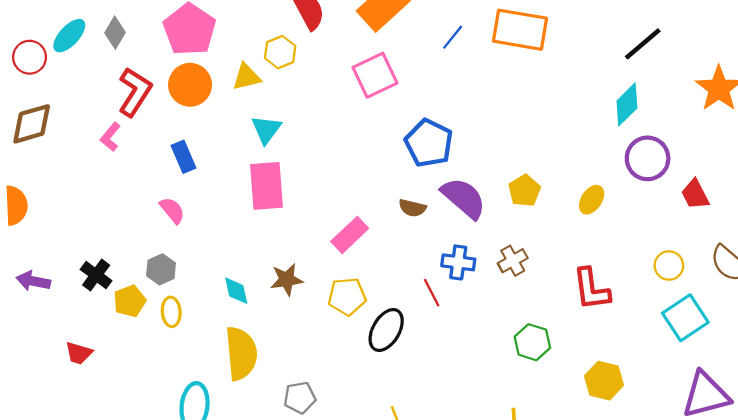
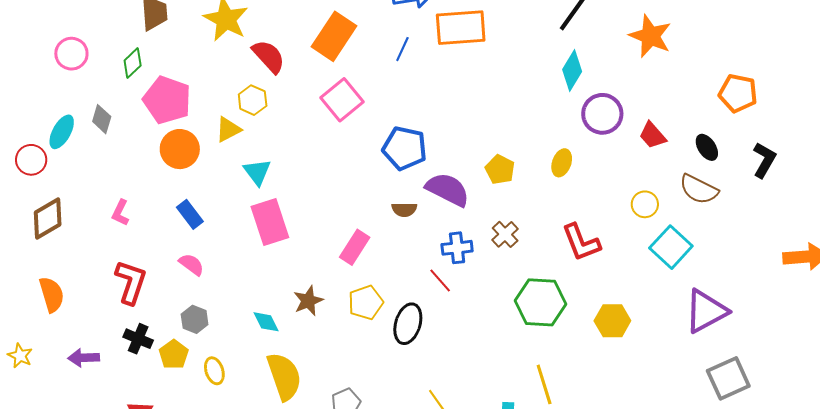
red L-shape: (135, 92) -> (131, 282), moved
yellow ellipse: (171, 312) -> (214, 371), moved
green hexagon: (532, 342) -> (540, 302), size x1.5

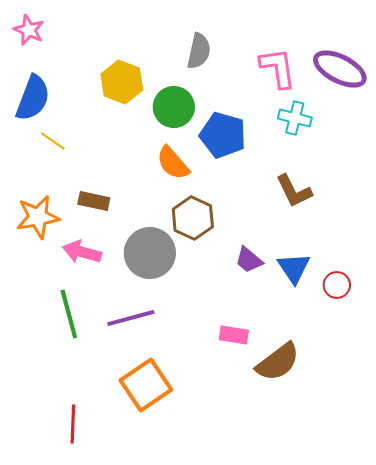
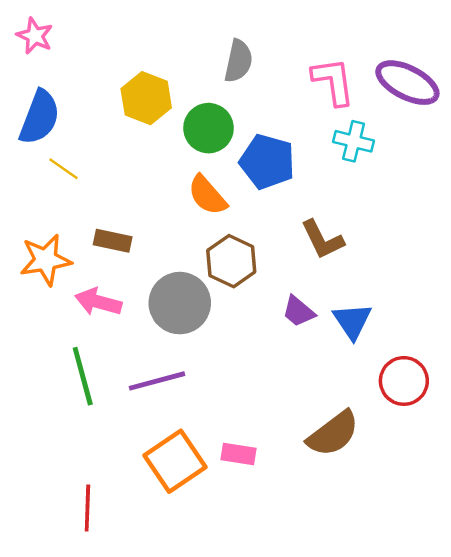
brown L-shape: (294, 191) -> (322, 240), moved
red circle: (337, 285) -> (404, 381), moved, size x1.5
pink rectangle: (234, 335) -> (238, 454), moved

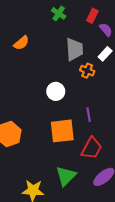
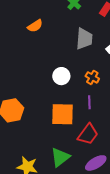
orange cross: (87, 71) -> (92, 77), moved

**Your instructions:** Write out the records in full and exactly, omitting the pictures they hold.

**Solved problem:**
red L-shape: (135, 92) -> (131, 282), moved
yellow ellipse: (171, 312) -> (214, 371), moved
green hexagon: (532, 342) -> (540, 302), size x1.5

brown L-shape: (294, 191) -> (322, 240), moved
red circle: (337, 285) -> (404, 381), moved, size x1.5
pink rectangle: (234, 335) -> (238, 454), moved

orange cross: (87, 71) -> (92, 77), moved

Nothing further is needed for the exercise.